* WORK ORDER: Among the entries below, please repeat exactly and only the lines from the line containing "U6: XNOR 74HC266" to the line containing "TP1: none -> test point (U2/PA5)", both lines included.

* RECORDS SUPPLIED:
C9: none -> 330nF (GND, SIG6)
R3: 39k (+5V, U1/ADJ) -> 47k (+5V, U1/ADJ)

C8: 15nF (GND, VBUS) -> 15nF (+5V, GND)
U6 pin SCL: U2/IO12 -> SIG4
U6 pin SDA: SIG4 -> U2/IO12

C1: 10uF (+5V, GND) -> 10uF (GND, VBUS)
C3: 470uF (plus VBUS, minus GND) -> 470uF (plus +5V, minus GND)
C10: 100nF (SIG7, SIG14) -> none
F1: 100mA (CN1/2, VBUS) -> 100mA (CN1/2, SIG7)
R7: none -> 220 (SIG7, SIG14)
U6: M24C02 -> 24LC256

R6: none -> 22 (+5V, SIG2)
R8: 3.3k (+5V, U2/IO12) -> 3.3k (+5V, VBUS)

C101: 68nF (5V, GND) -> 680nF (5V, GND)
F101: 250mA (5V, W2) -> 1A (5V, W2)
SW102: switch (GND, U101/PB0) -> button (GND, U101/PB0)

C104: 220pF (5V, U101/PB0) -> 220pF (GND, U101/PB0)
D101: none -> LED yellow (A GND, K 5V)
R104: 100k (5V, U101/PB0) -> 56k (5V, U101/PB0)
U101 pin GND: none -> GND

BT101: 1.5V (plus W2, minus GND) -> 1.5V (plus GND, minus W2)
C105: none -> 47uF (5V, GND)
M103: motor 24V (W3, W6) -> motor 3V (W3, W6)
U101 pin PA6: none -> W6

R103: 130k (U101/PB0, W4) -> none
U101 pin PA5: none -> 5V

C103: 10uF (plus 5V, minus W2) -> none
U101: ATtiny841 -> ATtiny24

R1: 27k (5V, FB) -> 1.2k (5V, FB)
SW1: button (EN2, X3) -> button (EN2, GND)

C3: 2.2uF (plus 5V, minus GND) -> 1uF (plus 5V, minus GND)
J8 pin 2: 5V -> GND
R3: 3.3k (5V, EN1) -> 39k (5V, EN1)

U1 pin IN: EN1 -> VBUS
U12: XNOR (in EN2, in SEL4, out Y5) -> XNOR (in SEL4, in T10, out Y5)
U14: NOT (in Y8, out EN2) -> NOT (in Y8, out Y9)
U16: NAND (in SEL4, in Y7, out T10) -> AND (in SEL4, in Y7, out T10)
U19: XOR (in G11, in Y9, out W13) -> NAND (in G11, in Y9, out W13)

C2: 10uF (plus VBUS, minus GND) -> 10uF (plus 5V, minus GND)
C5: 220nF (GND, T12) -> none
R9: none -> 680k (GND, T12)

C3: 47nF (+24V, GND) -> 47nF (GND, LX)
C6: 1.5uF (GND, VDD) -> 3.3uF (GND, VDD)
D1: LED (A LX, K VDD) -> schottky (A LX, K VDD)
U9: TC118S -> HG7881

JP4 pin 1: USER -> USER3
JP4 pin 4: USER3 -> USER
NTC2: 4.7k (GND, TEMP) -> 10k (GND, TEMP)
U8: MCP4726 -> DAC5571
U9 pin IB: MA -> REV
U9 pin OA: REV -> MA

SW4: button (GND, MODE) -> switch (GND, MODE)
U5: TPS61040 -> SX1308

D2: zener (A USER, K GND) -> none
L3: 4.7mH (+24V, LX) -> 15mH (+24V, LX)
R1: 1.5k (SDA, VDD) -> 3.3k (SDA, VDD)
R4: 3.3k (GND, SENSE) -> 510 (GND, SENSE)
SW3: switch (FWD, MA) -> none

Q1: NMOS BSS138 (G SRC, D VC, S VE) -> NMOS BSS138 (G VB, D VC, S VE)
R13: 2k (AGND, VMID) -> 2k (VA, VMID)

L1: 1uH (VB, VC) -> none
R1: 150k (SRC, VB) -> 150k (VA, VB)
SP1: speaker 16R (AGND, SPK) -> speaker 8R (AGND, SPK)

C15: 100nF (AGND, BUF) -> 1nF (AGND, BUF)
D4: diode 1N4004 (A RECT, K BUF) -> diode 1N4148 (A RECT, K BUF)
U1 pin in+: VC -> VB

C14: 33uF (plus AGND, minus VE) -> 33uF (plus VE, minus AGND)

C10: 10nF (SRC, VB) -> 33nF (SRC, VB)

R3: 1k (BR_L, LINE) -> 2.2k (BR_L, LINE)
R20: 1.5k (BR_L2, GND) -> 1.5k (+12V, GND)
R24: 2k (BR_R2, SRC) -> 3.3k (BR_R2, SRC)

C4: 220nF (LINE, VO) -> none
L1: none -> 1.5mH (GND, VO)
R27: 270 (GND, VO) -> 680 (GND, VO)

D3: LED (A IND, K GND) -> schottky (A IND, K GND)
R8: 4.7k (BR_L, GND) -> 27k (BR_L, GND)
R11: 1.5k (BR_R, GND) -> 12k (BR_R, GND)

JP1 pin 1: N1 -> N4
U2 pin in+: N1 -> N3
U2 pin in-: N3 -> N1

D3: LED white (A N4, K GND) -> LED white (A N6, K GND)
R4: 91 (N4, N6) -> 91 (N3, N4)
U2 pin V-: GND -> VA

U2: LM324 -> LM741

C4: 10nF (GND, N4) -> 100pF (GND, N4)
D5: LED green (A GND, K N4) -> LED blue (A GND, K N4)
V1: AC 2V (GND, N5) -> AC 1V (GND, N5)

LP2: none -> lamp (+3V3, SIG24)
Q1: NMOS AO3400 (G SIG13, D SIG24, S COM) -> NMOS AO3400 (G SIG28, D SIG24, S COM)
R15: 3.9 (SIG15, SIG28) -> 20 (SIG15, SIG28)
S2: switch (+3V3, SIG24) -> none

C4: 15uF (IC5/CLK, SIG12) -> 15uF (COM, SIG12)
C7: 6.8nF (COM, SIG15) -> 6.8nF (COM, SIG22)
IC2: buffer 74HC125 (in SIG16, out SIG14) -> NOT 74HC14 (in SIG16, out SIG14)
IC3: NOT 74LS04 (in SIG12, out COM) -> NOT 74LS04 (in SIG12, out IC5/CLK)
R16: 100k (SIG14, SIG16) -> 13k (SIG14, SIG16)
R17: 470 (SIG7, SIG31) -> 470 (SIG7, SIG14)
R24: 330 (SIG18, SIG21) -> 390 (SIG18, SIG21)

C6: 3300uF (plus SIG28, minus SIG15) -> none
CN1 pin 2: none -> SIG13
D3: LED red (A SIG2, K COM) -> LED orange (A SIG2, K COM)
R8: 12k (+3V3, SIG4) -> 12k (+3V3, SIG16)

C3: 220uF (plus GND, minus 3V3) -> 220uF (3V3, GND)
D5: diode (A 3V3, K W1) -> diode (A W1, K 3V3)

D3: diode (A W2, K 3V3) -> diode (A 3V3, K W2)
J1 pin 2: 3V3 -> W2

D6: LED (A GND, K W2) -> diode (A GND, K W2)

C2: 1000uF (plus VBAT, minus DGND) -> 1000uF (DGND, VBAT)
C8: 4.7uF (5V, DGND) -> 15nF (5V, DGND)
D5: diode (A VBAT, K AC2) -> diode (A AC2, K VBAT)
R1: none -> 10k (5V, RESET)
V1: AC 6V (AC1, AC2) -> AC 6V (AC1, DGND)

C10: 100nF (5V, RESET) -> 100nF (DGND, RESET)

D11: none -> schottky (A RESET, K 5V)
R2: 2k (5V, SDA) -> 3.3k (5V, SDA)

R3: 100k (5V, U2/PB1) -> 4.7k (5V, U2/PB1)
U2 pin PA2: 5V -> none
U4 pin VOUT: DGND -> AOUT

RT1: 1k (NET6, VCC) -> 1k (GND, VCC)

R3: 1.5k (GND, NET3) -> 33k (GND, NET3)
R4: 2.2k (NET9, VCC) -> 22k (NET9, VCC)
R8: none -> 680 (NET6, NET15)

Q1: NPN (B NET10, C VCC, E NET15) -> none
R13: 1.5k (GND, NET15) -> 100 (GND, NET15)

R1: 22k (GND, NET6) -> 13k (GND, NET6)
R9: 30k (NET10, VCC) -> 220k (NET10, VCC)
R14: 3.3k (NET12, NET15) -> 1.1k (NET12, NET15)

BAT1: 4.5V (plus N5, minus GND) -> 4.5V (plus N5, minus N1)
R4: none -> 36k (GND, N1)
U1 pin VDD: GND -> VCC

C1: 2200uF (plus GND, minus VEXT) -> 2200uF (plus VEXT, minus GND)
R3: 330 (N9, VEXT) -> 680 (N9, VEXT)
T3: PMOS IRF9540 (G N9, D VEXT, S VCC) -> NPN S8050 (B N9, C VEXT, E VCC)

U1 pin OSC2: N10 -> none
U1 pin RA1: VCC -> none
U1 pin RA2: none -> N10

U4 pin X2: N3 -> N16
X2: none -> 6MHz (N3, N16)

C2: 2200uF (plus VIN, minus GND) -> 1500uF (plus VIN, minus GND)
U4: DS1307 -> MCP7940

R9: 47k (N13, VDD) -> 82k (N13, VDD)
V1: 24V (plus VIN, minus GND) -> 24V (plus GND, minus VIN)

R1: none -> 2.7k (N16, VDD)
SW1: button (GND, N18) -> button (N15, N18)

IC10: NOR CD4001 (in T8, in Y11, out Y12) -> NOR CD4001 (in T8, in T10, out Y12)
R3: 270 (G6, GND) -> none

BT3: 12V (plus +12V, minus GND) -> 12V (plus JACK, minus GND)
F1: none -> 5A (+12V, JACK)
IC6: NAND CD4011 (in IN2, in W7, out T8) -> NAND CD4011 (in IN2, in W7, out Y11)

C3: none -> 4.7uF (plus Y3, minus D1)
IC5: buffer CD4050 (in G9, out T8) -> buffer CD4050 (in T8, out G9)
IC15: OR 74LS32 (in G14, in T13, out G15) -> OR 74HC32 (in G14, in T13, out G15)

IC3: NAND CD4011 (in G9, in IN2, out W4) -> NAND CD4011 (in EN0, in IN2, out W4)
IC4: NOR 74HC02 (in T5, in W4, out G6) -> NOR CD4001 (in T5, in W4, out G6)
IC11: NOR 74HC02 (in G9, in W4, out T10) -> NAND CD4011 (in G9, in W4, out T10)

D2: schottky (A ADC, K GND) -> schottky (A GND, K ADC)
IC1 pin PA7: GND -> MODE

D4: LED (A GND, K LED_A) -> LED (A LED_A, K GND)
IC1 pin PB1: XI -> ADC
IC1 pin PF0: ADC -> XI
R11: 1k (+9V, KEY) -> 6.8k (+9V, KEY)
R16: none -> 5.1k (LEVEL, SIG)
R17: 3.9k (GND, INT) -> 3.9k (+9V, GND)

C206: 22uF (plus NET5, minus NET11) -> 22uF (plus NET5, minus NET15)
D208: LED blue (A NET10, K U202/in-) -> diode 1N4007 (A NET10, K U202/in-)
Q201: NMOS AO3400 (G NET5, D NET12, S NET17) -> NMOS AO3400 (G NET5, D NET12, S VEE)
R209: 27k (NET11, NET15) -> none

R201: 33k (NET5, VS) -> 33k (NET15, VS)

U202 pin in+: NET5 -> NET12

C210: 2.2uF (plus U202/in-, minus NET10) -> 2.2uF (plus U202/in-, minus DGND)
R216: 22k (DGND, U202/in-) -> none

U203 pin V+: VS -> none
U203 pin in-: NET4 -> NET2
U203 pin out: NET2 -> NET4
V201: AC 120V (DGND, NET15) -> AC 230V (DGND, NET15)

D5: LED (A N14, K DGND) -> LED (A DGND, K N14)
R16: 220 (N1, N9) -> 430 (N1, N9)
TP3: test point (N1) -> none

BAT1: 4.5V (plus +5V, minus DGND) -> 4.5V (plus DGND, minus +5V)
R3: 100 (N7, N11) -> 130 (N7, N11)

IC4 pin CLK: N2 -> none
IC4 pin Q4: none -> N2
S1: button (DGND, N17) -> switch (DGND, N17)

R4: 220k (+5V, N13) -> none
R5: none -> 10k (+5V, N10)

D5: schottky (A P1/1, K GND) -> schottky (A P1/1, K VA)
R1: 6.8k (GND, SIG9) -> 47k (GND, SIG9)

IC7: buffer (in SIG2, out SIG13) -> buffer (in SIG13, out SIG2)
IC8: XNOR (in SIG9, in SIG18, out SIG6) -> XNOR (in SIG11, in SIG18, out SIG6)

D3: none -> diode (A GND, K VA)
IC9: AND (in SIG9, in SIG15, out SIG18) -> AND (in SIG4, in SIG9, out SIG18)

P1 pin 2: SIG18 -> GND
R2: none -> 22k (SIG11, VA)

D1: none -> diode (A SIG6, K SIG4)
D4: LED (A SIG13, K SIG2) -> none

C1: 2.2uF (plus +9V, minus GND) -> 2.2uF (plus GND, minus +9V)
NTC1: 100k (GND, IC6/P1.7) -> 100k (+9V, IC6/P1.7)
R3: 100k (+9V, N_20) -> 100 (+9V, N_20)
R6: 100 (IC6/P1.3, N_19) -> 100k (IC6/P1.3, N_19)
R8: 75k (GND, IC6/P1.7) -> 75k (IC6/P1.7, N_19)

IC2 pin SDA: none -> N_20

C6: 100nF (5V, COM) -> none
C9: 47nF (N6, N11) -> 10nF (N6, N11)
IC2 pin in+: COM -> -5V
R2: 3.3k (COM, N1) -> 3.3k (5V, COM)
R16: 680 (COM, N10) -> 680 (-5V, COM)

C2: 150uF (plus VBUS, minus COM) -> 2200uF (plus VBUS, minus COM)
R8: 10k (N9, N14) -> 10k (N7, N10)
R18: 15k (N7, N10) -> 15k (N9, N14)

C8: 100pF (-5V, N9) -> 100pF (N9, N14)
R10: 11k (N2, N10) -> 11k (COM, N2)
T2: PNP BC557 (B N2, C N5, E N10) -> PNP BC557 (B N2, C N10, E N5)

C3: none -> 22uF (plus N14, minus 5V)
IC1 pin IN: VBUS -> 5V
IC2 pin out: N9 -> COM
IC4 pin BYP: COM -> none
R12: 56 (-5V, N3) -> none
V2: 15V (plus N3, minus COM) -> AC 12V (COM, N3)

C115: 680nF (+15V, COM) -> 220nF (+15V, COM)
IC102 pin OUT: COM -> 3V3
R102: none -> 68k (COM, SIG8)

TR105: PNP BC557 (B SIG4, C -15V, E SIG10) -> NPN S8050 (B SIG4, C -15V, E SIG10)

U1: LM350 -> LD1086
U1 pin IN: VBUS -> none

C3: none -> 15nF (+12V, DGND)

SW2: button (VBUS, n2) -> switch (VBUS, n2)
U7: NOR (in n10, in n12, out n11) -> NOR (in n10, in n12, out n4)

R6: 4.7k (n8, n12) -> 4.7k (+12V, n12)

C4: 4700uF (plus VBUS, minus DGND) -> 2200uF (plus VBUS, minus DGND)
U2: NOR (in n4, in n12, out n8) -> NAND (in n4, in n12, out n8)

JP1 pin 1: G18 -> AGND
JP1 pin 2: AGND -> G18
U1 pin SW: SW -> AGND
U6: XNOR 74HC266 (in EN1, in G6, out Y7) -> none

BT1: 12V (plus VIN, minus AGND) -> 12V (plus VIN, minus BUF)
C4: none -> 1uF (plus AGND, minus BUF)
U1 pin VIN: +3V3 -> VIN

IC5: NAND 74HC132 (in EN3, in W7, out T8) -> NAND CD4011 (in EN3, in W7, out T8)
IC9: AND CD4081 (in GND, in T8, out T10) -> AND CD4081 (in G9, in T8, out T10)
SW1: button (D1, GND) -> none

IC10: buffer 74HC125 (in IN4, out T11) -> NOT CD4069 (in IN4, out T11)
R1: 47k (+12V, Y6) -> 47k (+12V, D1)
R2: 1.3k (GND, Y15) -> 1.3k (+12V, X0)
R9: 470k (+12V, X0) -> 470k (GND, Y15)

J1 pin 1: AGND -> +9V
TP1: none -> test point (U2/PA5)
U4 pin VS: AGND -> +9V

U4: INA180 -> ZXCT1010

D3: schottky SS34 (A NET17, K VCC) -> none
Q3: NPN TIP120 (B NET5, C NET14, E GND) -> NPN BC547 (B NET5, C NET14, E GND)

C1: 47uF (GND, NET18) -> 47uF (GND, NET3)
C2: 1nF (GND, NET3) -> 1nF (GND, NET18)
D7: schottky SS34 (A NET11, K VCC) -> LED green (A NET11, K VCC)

* EXPECTED ANSWER:
U6: XNOR 74HC266 (in EN1, in G6, out Y7) -> none

BT1: 12V (plus VIN, minus AGND) -> 12V (plus VIN, minus BUF)
C4: none -> 1uF (plus AGND, minus BUF)
U1 pin VIN: +3V3 -> VIN

IC5: NAND 74HC132 (in EN3, in W7, out T8) -> NAND CD4011 (in EN3, in W7, out T8)
IC9: AND CD4081 (in GND, in T8, out T10) -> AND CD4081 (in G9, in T8, out T10)
SW1: button (D1, GND) -> none

IC10: buffer 74HC125 (in IN4, out T11) -> NOT CD4069 (in IN4, out T11)
R1: 47k (+12V, Y6) -> 47k (+12V, D1)
R2: 1.3k (GND, Y15) -> 1.3k (+12V, X0)
R9: 470k (+12V, X0) -> 470k (GND, Y15)

J1 pin 1: AGND -> +9V
TP1: none -> test point (U2/PA5)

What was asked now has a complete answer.